Assignment:
Whenever a line below includes the word "none", copy that line.

Data in this exercise:
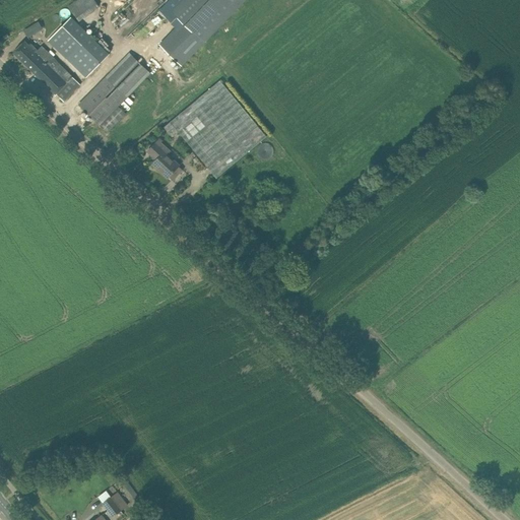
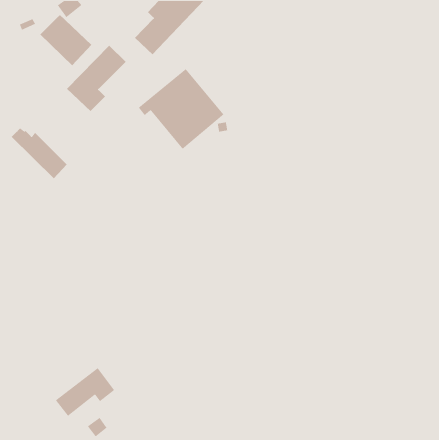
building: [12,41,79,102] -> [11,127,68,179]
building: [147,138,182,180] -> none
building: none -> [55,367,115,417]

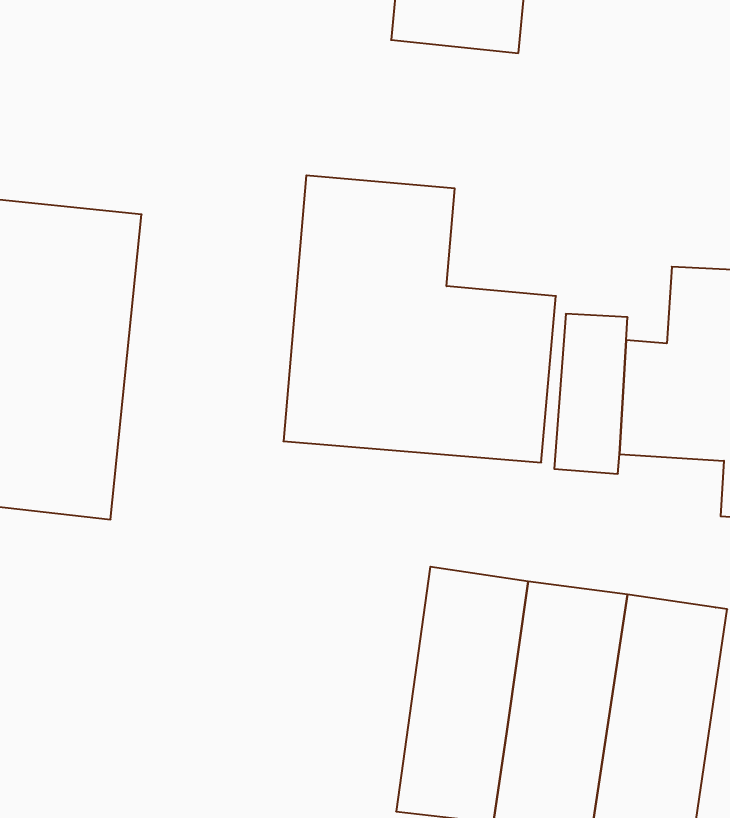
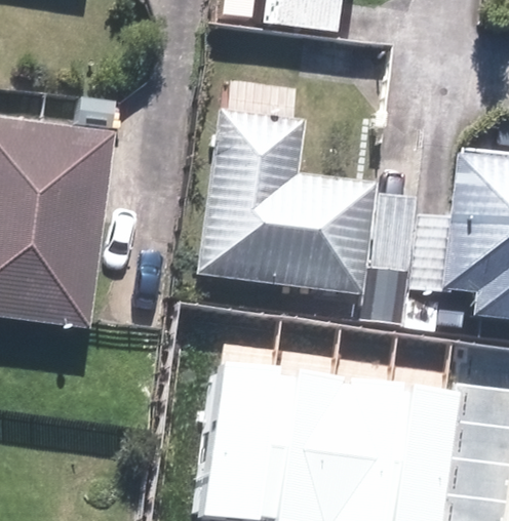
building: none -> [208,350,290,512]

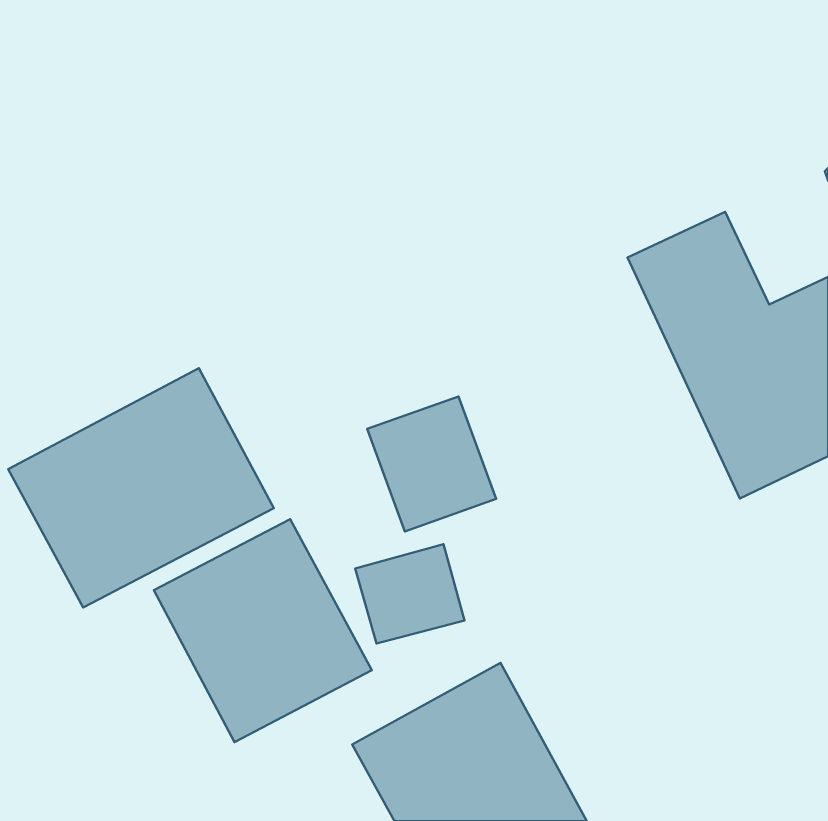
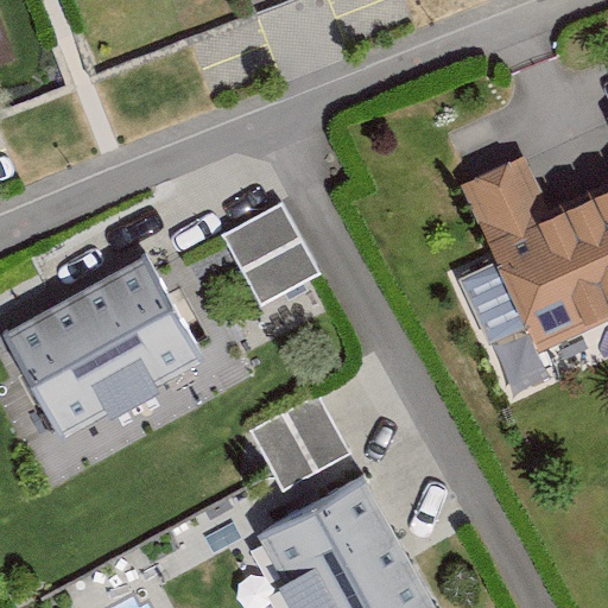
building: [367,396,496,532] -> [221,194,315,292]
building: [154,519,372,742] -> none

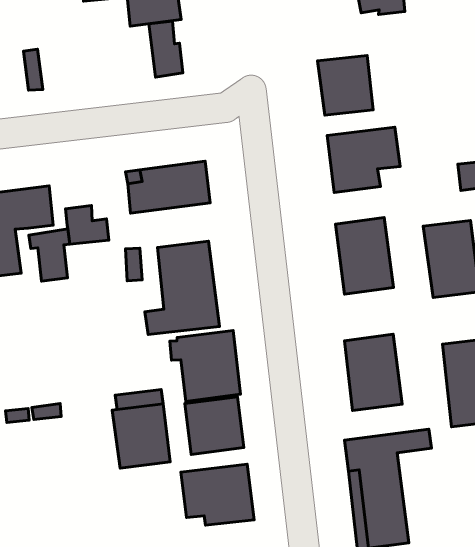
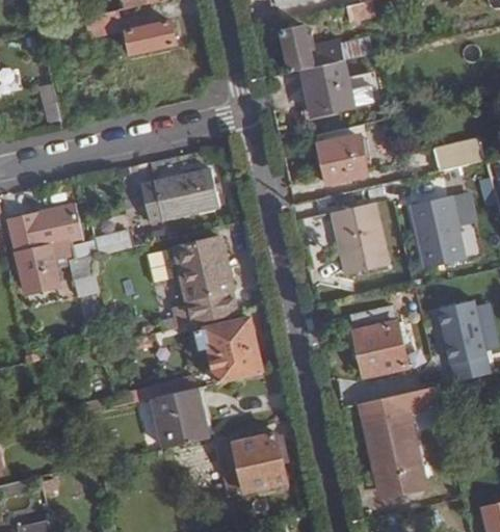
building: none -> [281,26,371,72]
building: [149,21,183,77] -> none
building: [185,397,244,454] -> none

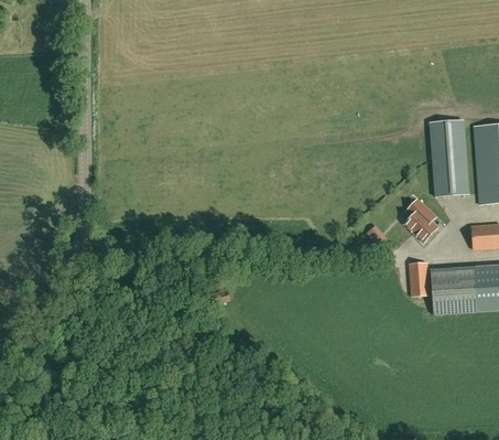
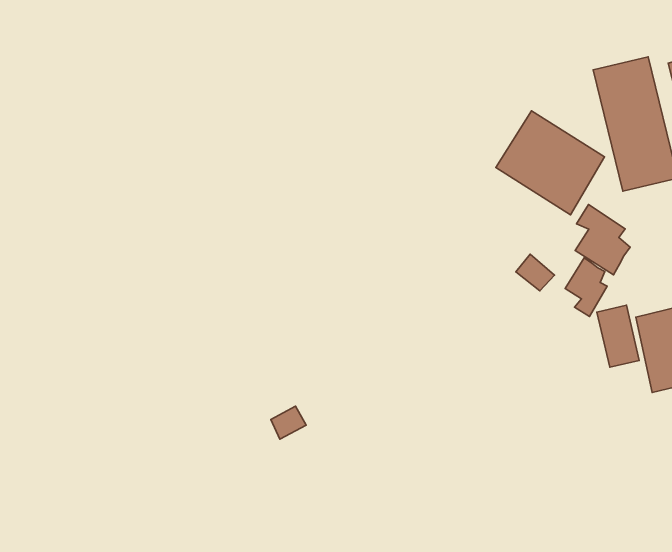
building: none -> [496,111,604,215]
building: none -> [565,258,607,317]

Written answer:
building: [147,138,182,180] -> none
building: none -> [55,367,115,417]
building: none -> [208,350,290,512]
building: [154,519,372,742] -> none
building: none -> [281,26,371,72]
building: [149,21,183,77] -> none
building: [185,397,244,454] -> none
building: none -> [496,111,604,215]
building: none -> [565,258,607,317]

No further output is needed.